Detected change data
▬▬▬▬▬▬▬▬▬▬

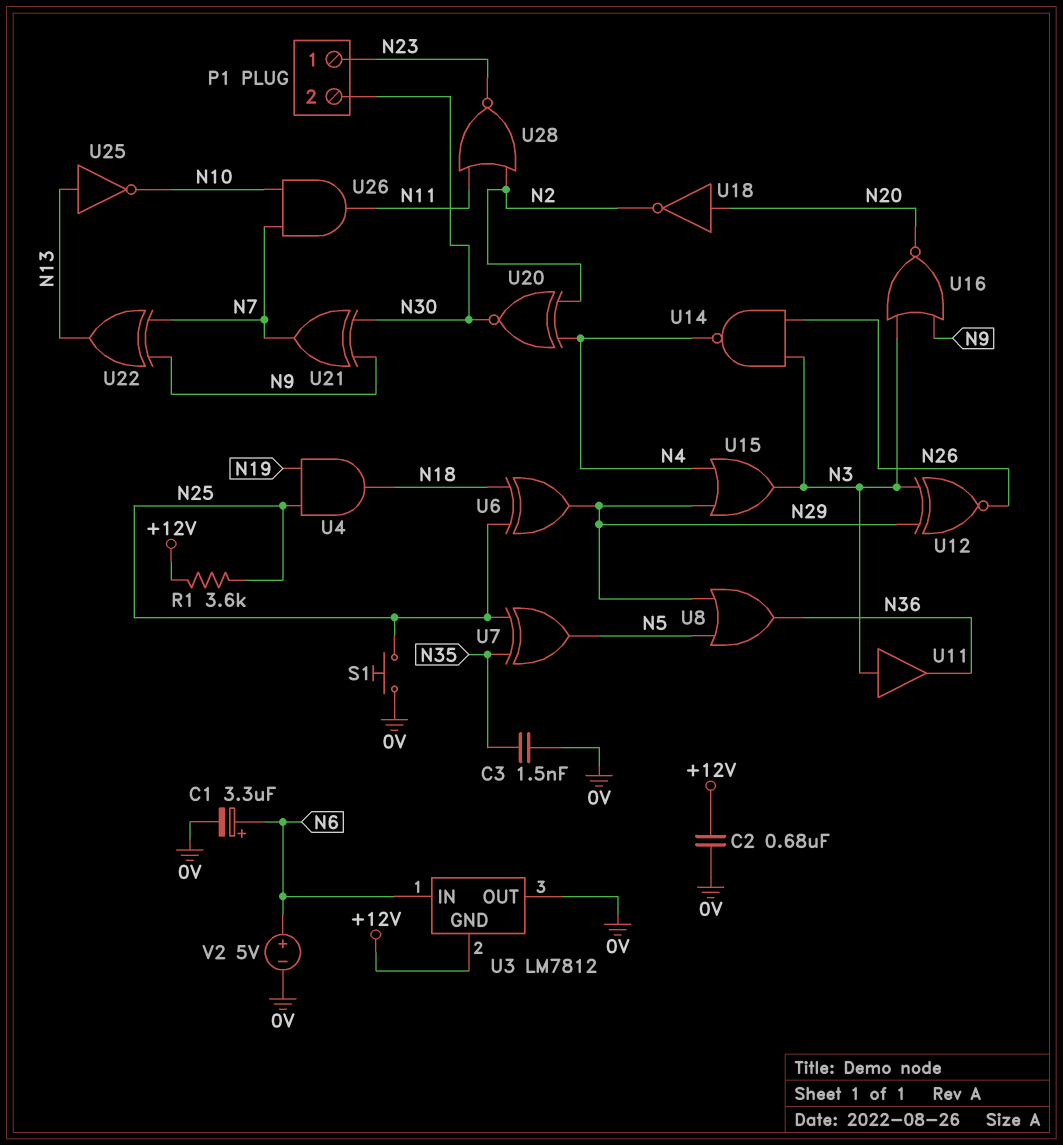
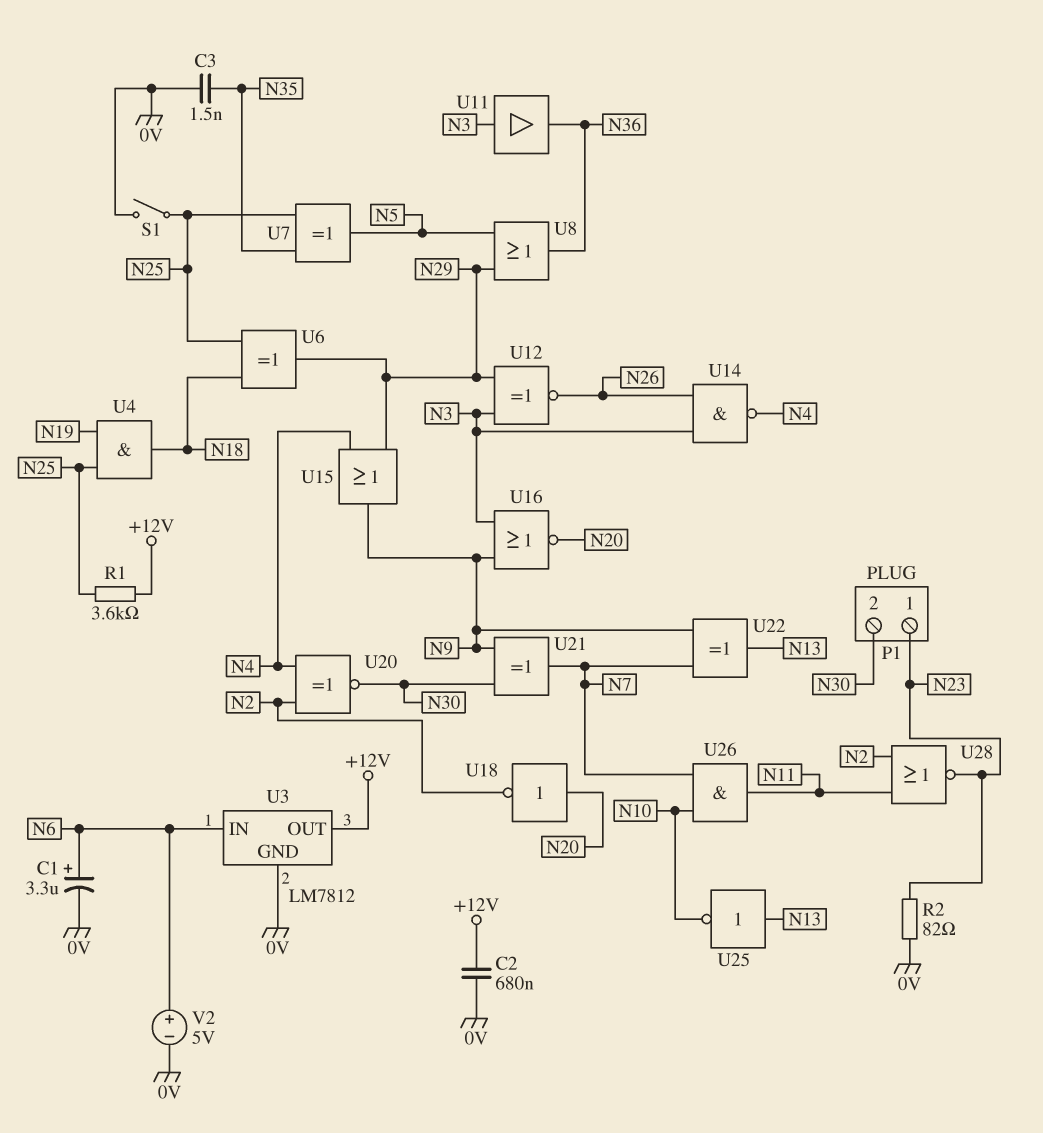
R2: none -> 82 (0V, N23)
S1: button (0V, N25) -> switch (0V, N25)
U3 pin GND: +12V -> 0V
U3 pin OUT: 0V -> +12V
U15: OR (in N4, in N29, out N3) -> OR (in N4, in N29, out N9)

▬▬▬▬▬▬▬▬▬▬

- **ACTION ITEM**
Return each record above as it stands. Pictures stay out.

- **FINISHED EXERCISE**
R2: none -> 82 (0V, N23)
S1: button (0V, N25) -> switch (0V, N25)
U3 pin GND: +12V -> 0V
U3 pin OUT: 0V -> +12V
U15: OR (in N4, in N29, out N3) -> OR (in N4, in N29, out N9)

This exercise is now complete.